[Excerpt from a dataset]
--*--
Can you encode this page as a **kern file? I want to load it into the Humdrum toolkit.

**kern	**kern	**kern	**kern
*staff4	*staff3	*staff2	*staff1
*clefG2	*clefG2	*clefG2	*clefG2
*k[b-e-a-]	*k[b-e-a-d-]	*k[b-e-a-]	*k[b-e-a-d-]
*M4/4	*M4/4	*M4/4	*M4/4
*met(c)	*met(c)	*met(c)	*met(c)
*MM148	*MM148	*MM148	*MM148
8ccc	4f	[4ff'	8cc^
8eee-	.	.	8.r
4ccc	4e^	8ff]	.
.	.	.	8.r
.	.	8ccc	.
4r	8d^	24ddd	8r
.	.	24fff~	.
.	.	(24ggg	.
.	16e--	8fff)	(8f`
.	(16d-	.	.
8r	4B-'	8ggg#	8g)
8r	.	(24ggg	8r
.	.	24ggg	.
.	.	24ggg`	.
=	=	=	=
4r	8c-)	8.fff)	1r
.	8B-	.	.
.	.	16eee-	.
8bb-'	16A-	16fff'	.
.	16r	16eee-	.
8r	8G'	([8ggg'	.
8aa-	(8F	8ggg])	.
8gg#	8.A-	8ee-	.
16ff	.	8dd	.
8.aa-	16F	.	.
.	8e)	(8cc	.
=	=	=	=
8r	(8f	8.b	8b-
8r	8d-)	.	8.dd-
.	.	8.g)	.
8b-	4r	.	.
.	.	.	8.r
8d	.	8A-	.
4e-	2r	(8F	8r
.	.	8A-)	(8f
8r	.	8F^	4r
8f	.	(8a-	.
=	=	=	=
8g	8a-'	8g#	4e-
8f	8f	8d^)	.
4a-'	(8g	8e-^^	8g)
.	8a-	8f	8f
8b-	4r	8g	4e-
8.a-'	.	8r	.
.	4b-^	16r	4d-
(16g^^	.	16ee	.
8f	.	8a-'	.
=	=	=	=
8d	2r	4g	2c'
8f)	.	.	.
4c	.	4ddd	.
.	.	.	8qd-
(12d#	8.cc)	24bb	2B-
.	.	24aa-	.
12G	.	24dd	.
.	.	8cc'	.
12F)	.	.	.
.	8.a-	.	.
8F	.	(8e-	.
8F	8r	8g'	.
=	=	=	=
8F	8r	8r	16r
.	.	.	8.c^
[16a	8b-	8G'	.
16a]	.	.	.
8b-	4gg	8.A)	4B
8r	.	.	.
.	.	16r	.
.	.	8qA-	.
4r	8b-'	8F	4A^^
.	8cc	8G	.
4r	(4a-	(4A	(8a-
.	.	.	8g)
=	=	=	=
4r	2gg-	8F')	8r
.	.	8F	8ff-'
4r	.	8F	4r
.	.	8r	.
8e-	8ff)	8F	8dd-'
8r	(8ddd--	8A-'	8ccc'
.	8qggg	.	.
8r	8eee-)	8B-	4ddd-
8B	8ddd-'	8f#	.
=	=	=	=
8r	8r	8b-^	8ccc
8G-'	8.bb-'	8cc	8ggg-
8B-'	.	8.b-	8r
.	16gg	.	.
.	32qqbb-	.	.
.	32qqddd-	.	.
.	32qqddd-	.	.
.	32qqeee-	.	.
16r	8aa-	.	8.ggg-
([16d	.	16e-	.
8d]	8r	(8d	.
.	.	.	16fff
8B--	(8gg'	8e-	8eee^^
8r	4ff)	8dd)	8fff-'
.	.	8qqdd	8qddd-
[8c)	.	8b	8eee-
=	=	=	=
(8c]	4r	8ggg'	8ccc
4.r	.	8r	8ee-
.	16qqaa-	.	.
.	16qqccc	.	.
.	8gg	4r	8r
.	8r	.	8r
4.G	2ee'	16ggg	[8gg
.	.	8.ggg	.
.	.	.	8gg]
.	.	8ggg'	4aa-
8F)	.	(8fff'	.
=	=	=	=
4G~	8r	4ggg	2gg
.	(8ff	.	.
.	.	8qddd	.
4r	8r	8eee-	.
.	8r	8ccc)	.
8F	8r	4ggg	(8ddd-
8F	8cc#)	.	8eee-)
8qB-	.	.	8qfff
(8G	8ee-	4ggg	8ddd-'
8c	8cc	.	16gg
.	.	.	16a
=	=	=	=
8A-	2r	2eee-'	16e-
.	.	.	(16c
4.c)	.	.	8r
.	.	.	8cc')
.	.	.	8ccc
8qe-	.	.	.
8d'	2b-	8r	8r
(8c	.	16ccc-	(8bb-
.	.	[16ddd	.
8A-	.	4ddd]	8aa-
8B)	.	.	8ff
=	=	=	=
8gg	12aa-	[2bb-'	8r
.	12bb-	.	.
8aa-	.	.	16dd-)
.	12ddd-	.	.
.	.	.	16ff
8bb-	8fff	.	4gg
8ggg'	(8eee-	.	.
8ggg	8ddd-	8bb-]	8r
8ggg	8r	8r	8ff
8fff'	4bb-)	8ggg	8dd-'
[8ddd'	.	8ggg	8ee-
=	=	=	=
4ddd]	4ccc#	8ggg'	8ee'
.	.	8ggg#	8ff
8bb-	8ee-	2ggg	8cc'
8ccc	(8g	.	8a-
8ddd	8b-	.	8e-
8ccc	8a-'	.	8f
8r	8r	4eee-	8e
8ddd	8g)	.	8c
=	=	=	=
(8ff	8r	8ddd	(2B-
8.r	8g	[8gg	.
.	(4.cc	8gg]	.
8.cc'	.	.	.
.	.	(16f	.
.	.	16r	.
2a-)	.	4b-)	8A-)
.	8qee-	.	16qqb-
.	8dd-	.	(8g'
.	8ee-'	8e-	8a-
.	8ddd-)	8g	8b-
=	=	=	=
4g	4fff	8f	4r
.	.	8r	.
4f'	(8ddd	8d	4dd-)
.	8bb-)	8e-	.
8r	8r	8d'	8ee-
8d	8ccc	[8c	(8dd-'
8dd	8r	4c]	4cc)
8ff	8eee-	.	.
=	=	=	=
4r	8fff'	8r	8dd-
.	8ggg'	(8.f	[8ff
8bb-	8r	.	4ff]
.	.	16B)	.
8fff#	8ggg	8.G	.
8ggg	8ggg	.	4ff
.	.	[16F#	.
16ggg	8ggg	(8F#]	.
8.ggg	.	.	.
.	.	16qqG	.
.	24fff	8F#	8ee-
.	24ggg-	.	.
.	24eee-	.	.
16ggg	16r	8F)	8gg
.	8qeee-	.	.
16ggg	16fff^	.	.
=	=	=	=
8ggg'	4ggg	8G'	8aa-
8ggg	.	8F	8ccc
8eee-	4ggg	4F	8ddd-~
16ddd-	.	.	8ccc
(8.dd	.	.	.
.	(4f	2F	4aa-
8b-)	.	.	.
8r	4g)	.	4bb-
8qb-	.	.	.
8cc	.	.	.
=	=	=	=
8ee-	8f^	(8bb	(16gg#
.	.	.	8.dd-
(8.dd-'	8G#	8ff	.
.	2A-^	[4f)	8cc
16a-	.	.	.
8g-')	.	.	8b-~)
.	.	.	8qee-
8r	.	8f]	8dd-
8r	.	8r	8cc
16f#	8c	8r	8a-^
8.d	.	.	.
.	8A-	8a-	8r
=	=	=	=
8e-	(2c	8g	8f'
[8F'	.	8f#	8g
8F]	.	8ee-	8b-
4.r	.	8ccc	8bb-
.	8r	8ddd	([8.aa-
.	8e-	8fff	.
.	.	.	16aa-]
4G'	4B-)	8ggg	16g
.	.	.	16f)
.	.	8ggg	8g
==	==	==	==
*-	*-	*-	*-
--*--
What this task involves: Count how many lines of the records contain the string "kern", matching case exactly. Reply with the number alone.

Correct output: 2